- **Task requirements**
Leave out the images and transcribe the entries below word for word.
___ Record extracts
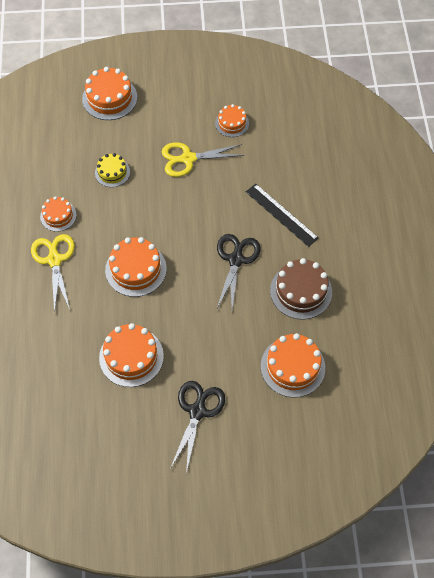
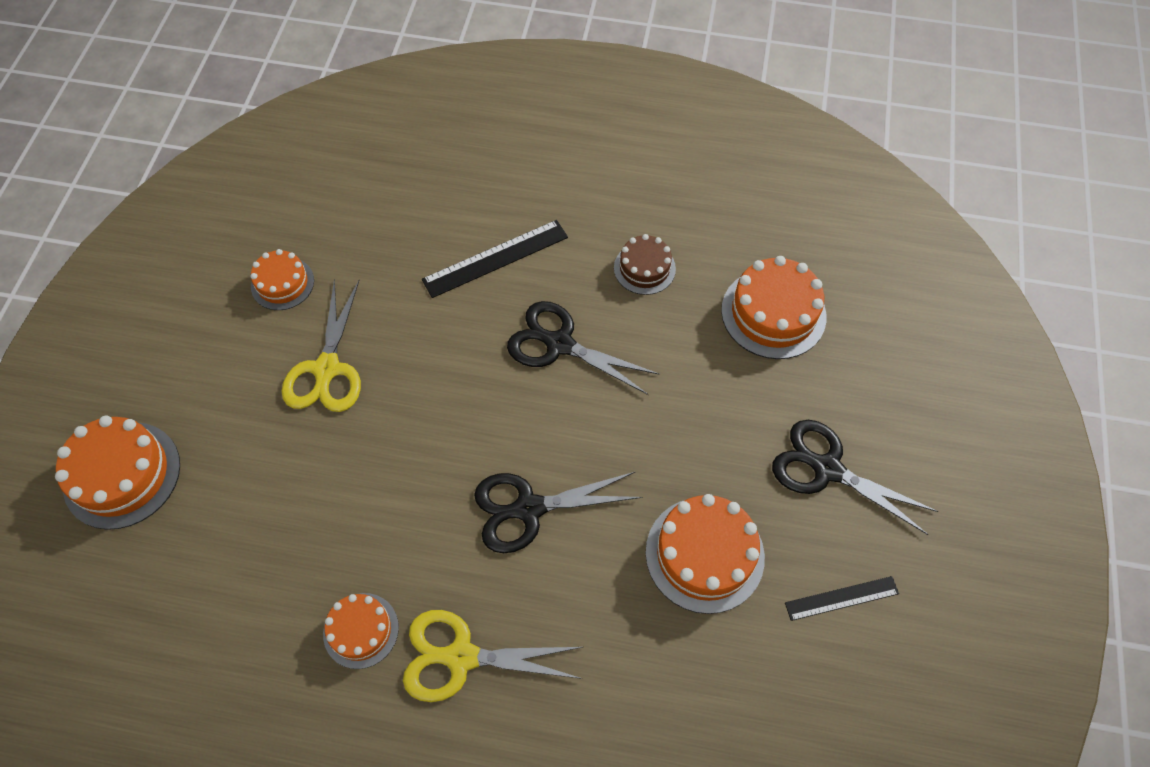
camera: 75 degrees left, 0 degrees up
yellow cake [95,153,130,187] -> none
orange cake [105,237,167,297] -> black scissors [474,472,643,553]
brown cake [270,258,332,320] -> brown cake [614,234,676,295], size x0.61
none -> black ruler [785,576,899,621]

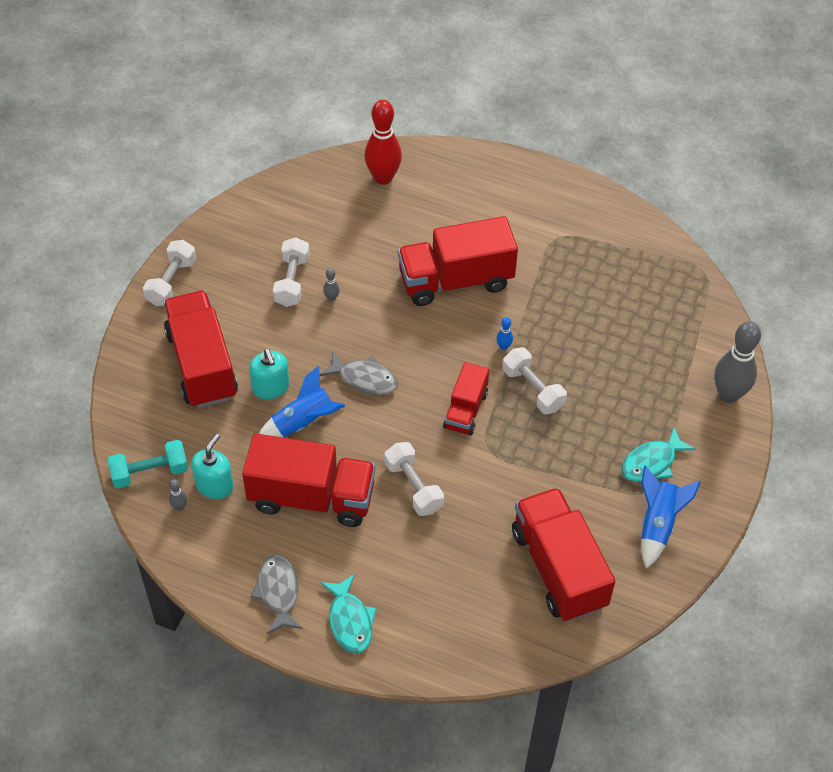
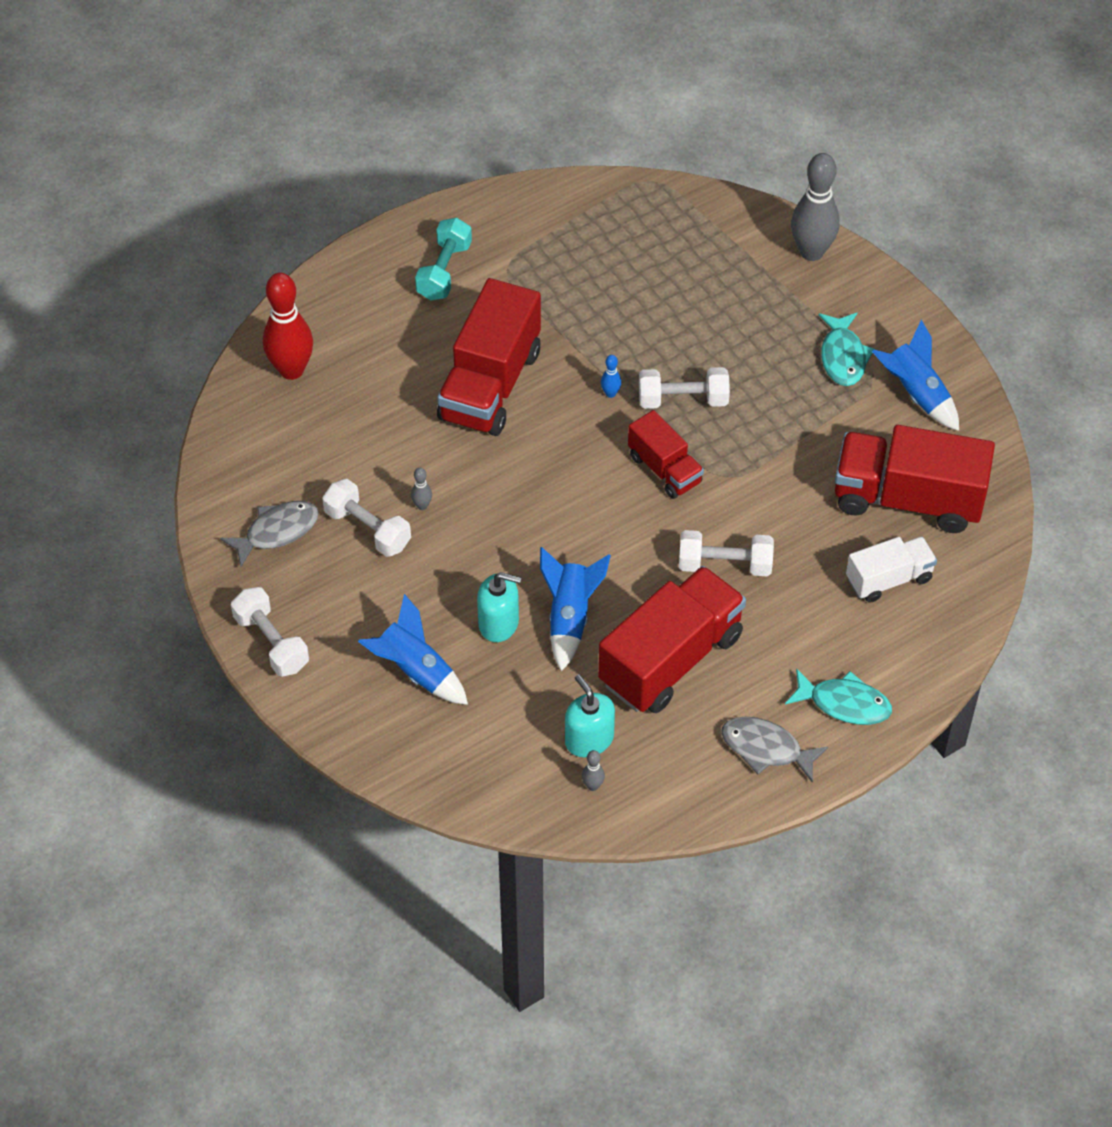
camera: 55 degrees left, 0 degrees up
turquoise dumbbell [107,440,188,489] -> turquoise dumbbell moved to [415,218,472,300]
red truck [163,290,238,408] -> blue rocket [358,594,468,705]
grey fish [320,352,398,395] -> grey fish moved to [220,501,319,567]
none -> white truck [846,537,937,603]

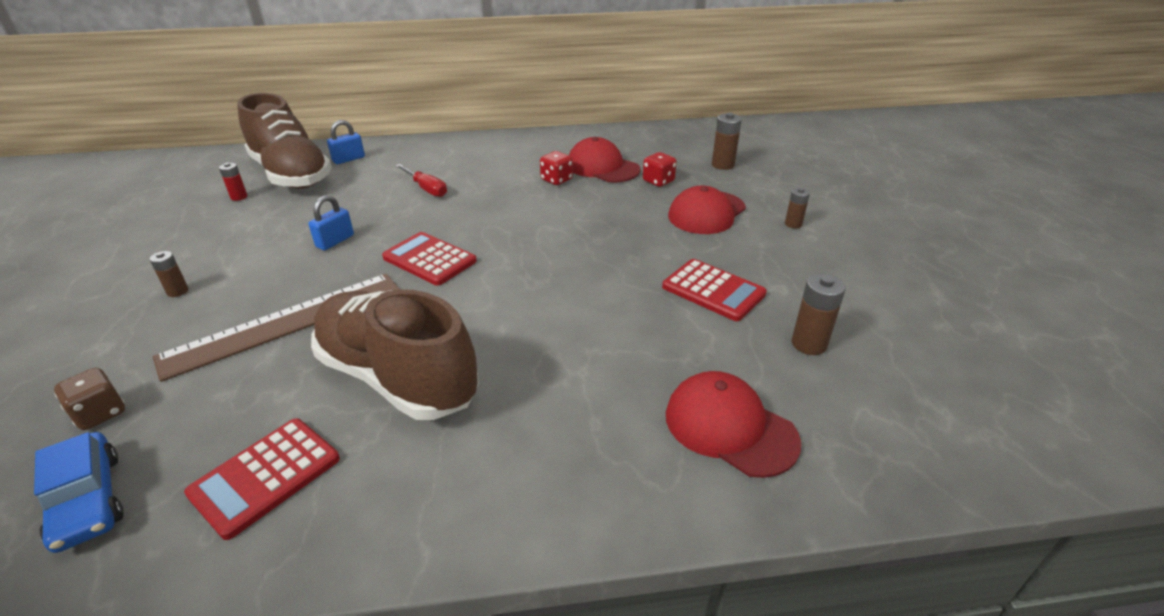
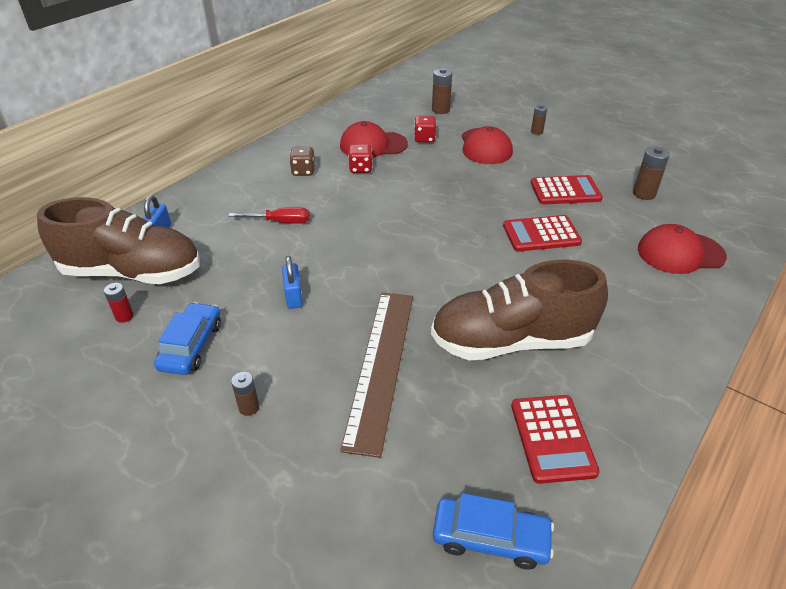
camera: 45 degrees left, 5 degrees up
brown dice [54,368,125,430] -> brown dice moved to [289,147,315,176]
red calculator [382,232,477,286] -> red calculator moved to [503,215,582,251]
none -> blue car [154,302,221,375]

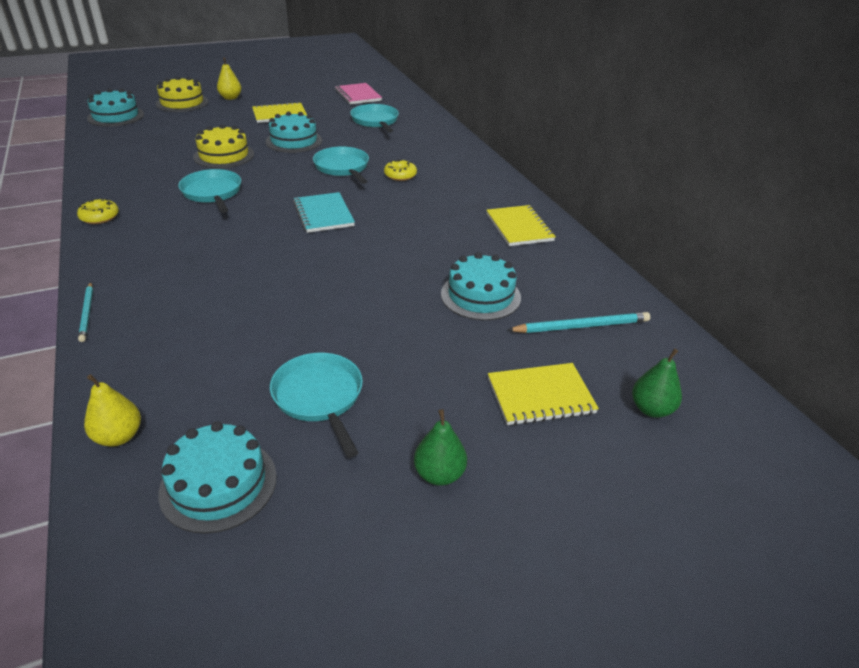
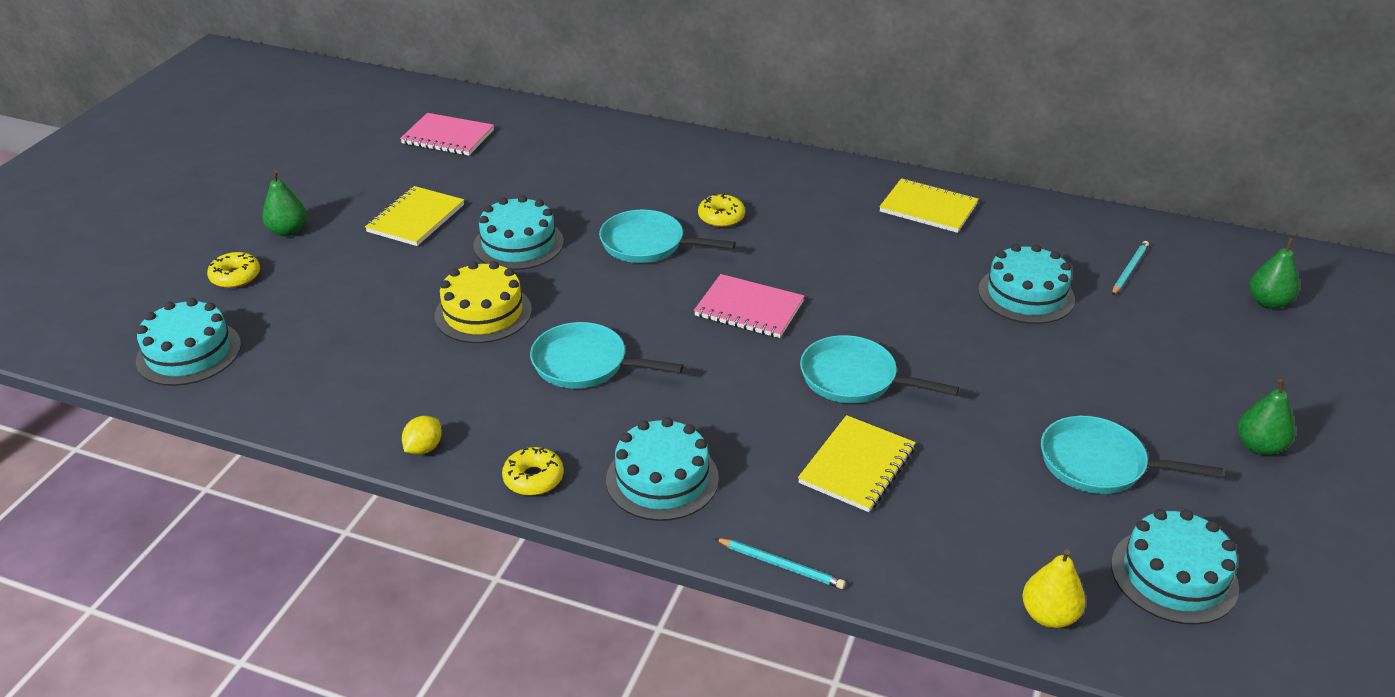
camera: 45 degrees left, 0 degrees up
yellow cake [156,76,208,112] -> yellow donut [207,252,260,288]
yellow pear [217,58,241,100] -> green pear [262,170,307,236]
turquoise notebook [293,192,355,233] -> pink notebook [694,274,805,338]
turquoise pan [350,104,399,133] -> turquoise pan moved to [800,335,959,403]
yellow notebook [488,363,599,426] -> yellow notebook moved to [798,415,916,512]
turquoise pencil [507,312,650,333] -> turquoise pencil [1112,241,1149,295], size x0.66
none -> yellow lemon [402,416,442,455]
none -> turquoise cake [606,417,719,521]

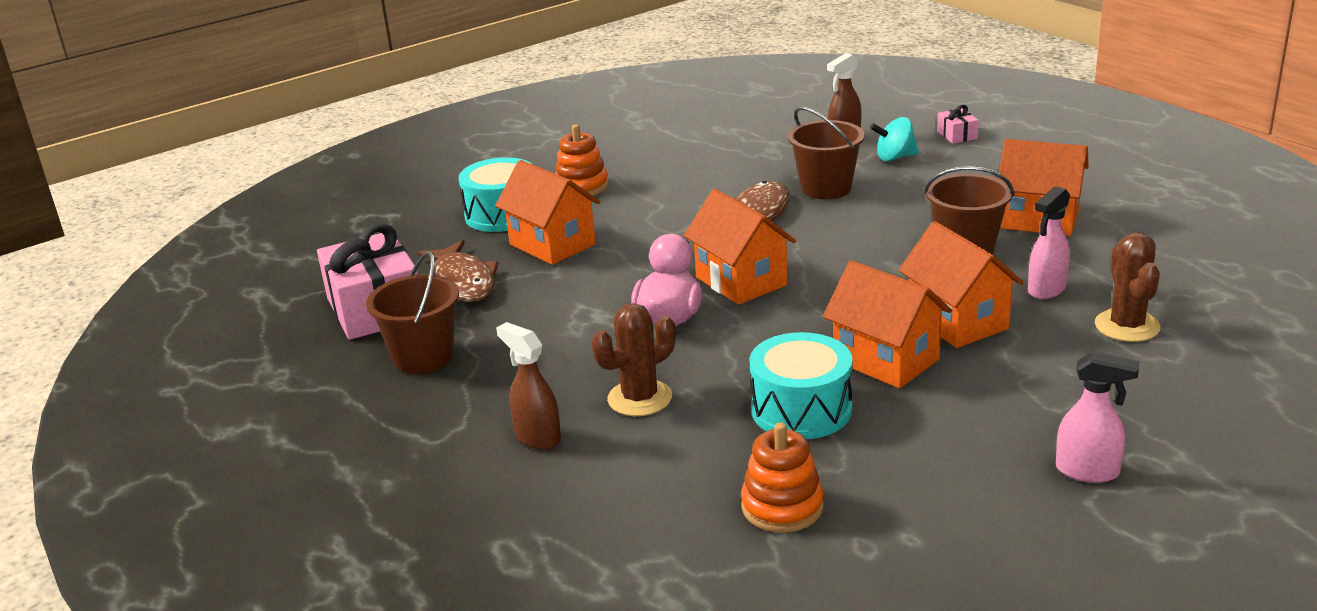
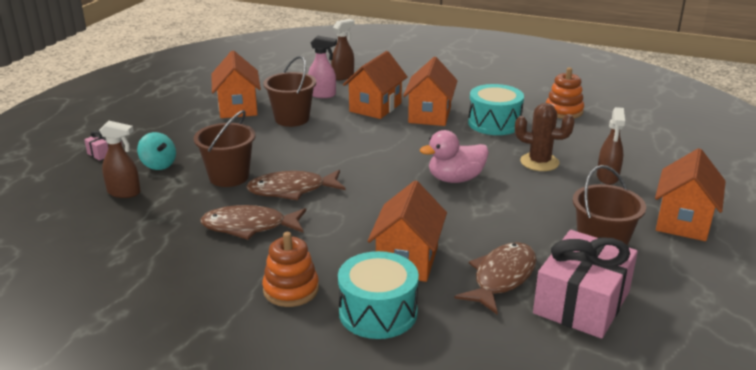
camera: 125 degrees left, 0 degrees up
orange house [684,189,796,305] -> orange house moved to [655,148,726,241]
pink spray bottle [1056,351,1139,483] -> none
brown cactus [1095,232,1161,342] -> brown spray bottle [331,19,355,80]
none -> brown fish [200,205,306,240]

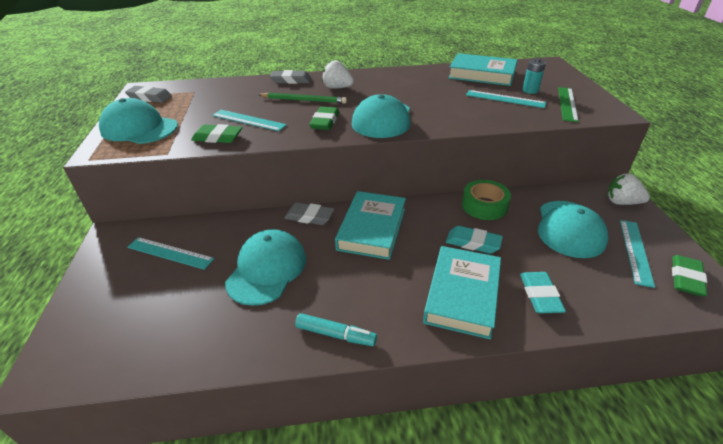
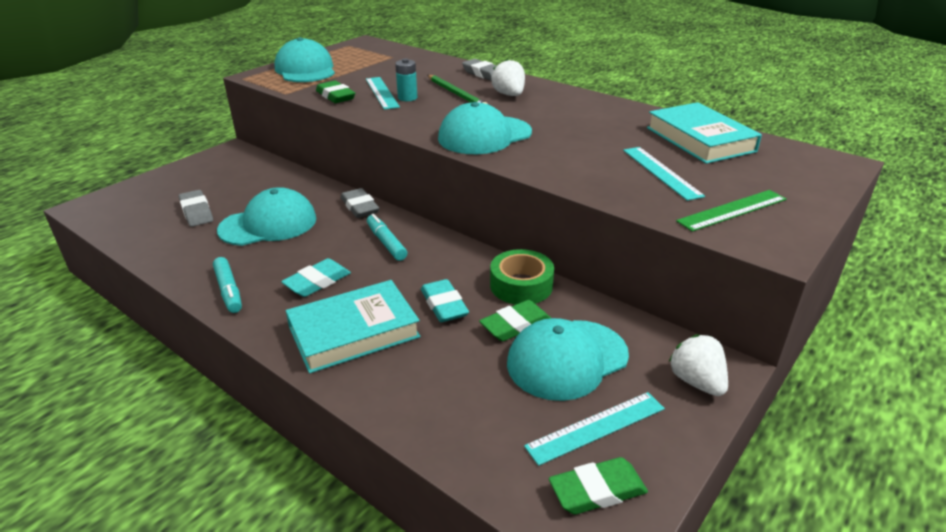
camera: 45 degrees right, 5 degrees down
grey eraser [125,86,172,103] -> grey eraser moved to [179,190,213,227]
turquoise ruler [127,237,215,270] -> none
green eraser [309,106,339,130] -> green eraser moved to [479,300,551,341]
turquoise book [335,191,406,260] -> turquoise marker [367,214,407,261]
turquoise eraser [520,272,566,313] -> turquoise eraser moved to [281,258,351,297]
turquoise battery [522,58,546,94] -> turquoise battery moved to [395,58,417,101]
______
- **Expected output**
camera: 75 degrees left, 0 degrees up
yellow cake [95,153,130,187] -> none
orange cake [105,237,167,297] -> black scissors [474,472,643,553]
brown cake [270,258,332,320] -> brown cake [614,234,676,295], size x0.61
none -> black ruler [785,576,899,621]

camera: 55 degrees left, 0 degrees up
turquoise dumbbell [107,440,188,489] -> turquoise dumbbell moved to [415,218,472,300]
red truck [163,290,238,408] -> blue rocket [358,594,468,705]
grey fish [320,352,398,395] -> grey fish moved to [220,501,319,567]
none -> white truck [846,537,937,603]

camera: 45 degrees left, 5 degrees up
brown dice [54,368,125,430] -> brown dice moved to [289,147,315,176]
red calculator [382,232,477,286] -> red calculator moved to [503,215,582,251]
none -> blue car [154,302,221,375]

camera: 45 degrees left, 0 degrees up
yellow cake [156,76,208,112] -> yellow donut [207,252,260,288]
yellow pear [217,58,241,100] -> green pear [262,170,307,236]
turquoise notebook [293,192,355,233] -> pink notebook [694,274,805,338]
turquoise pan [350,104,399,133] -> turquoise pan moved to [800,335,959,403]
yellow notebook [488,363,599,426] -> yellow notebook moved to [798,415,916,512]
turquoise pencil [507,312,650,333] -> turquoise pencil [1112,241,1149,295], size x0.66
none -> yellow lemon [402,416,442,455]
none -> turquoise cake [606,417,719,521]

camera: 125 degrees left, 0 degrees up
orange house [684,189,796,305] -> orange house moved to [655,148,726,241]
pink spray bottle [1056,351,1139,483] -> none
brown cactus [1095,232,1161,342] -> brown spray bottle [331,19,355,80]
none -> brown fish [200,205,306,240]

camera: 45 degrees right, 5 degrees down
grey eraser [125,86,172,103] -> grey eraser moved to [179,190,213,227]
turquoise ruler [127,237,215,270] -> none
green eraser [309,106,339,130] -> green eraser moved to [479,300,551,341]
turquoise book [335,191,406,260] -> turquoise marker [367,214,407,261]
turquoise eraser [520,272,566,313] -> turquoise eraser moved to [281,258,351,297]
turquoise battery [522,58,546,94] -> turquoise battery moved to [395,58,417,101]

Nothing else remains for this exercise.